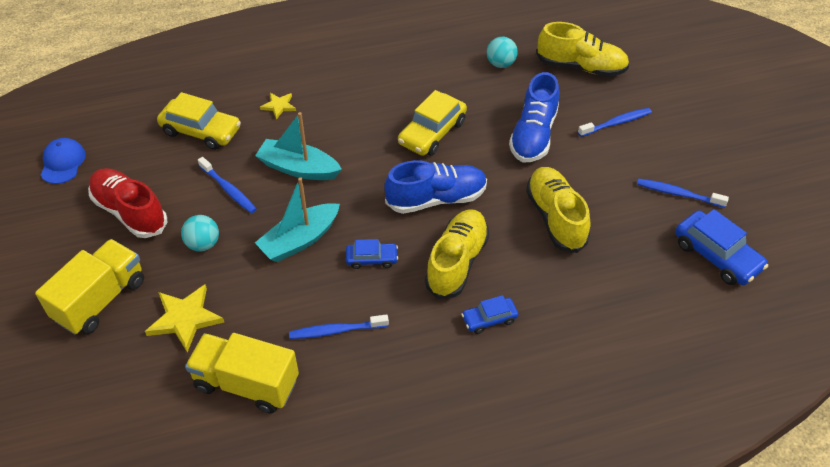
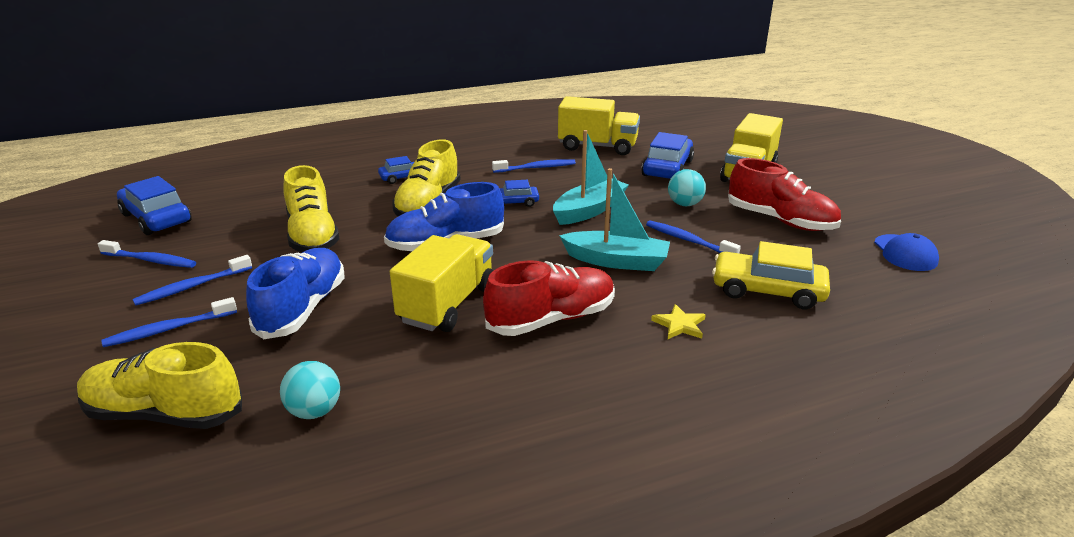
camera: 175 degrees right, 20 degrees down
yellow star [145,285,224,353] -> blue car [641,132,694,179]
yellow car [398,90,467,156] -> yellow truck [390,234,493,332]
none -> blue toothbrush [132,255,252,306]
none -> red shoe [483,260,615,336]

○ ○ ○ ○ ○

Brief:
From the listing above, copy out each line where the word "blue" appears.

Solution below:
yellow star [145,285,224,353] -> blue car [641,132,694,179]
none -> blue toothbrush [132,255,252,306]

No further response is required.